→ Task to carry out
Select all lines holding the word "capsule" from the entries that follow.

===== Records

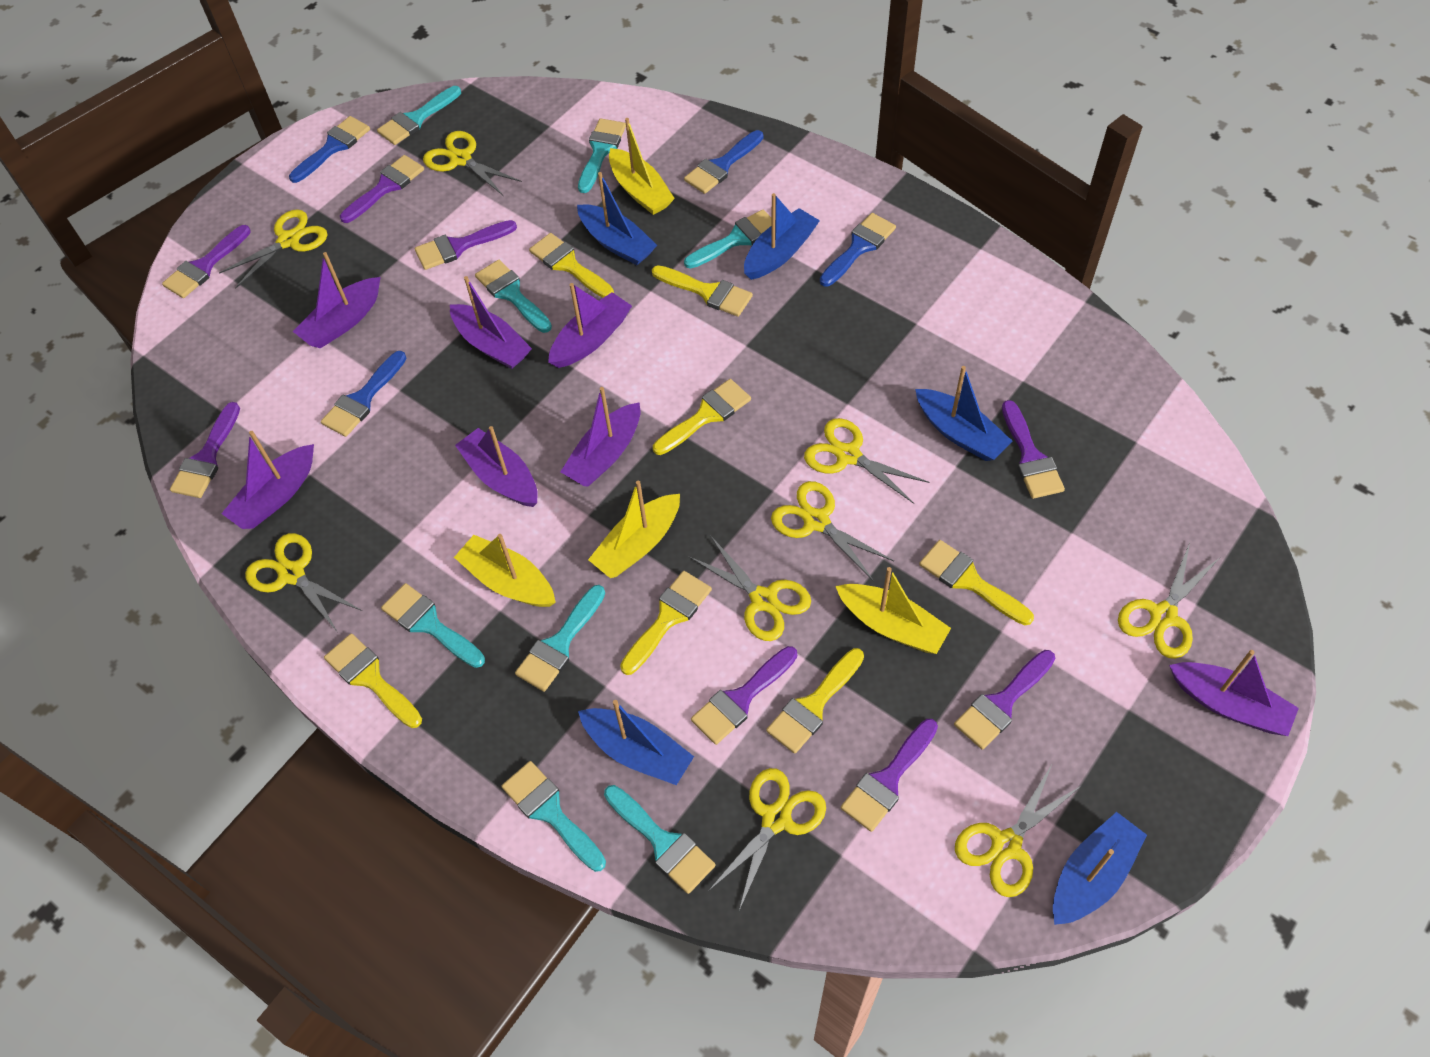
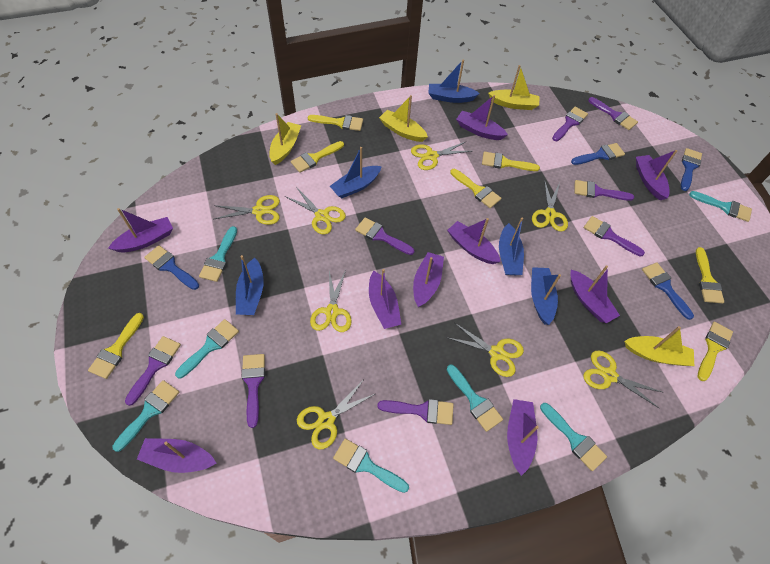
purple boat: 7 -> 9
turquoise brush: 8 -> 7
yellow scissors: 9 -> 8

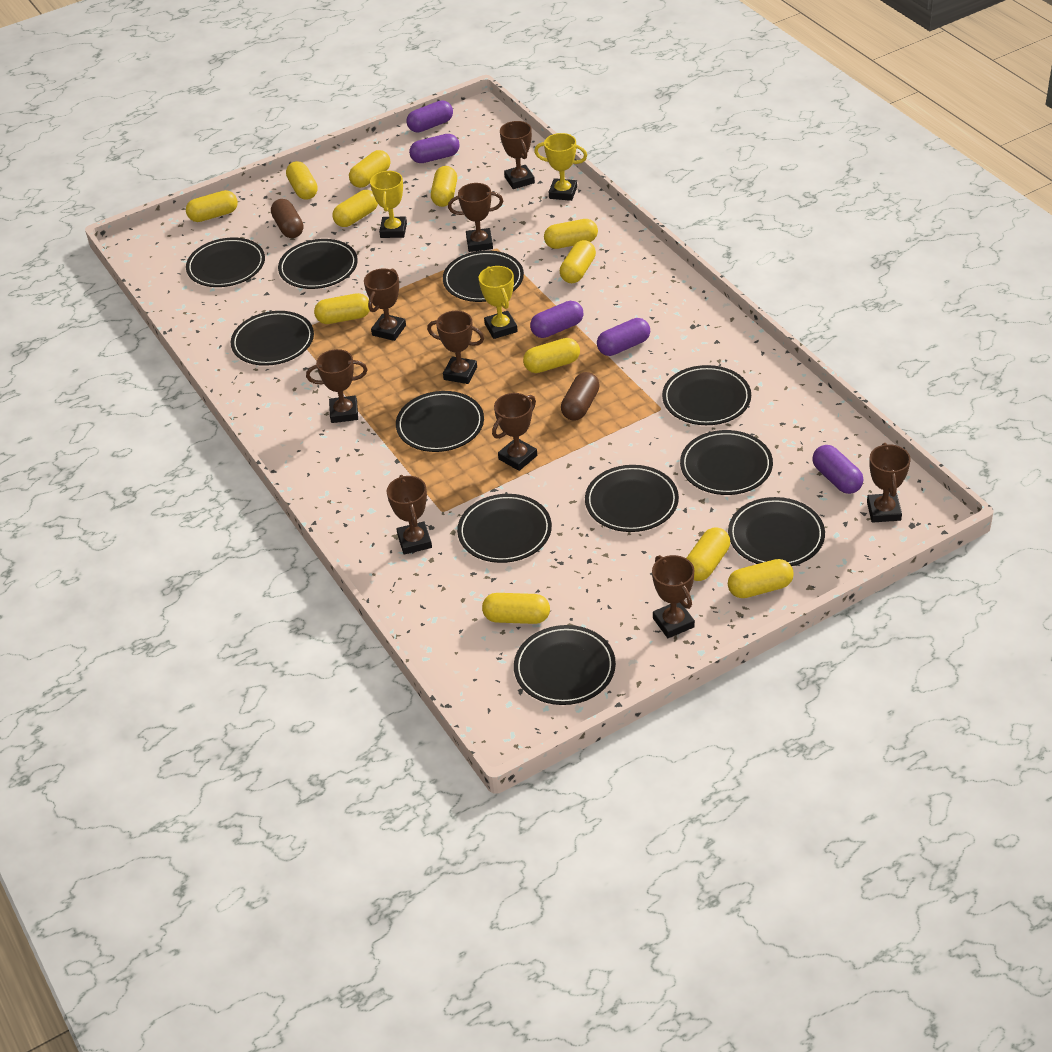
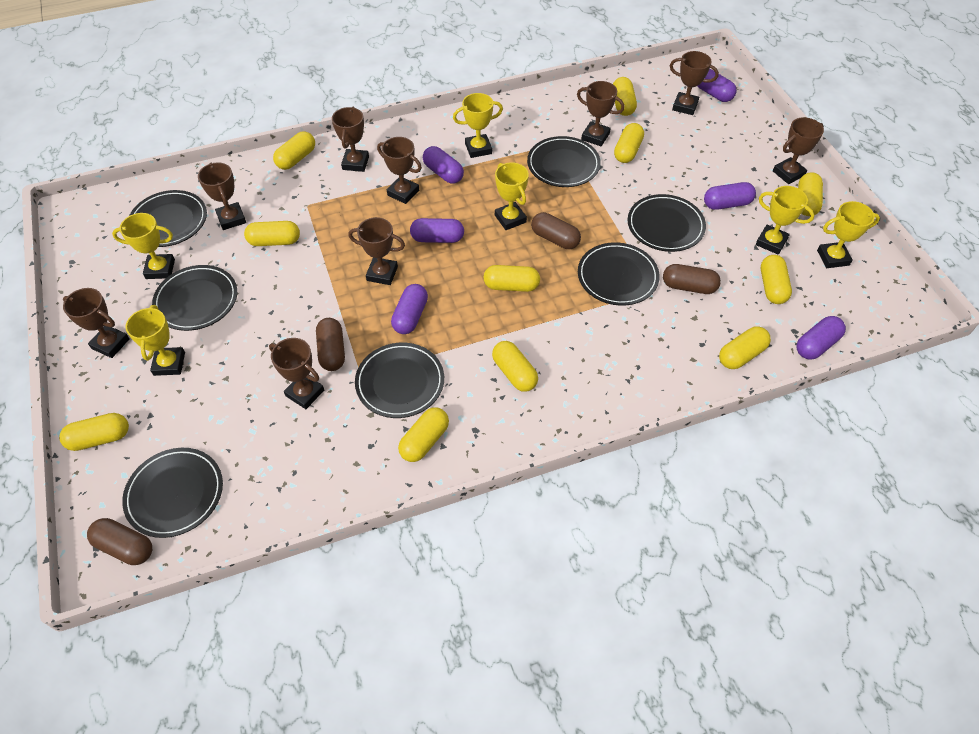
black plate: 11 -> 7
brown capsule: 2 -> 4
purple capsule: 5 -> 6
yellow capsule: 12 -> 11
yellow trophy: 3 -> 6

==========

→ Output for this exercise
brown capsule: 2 -> 4
purple capsule: 5 -> 6
yellow capsule: 12 -> 11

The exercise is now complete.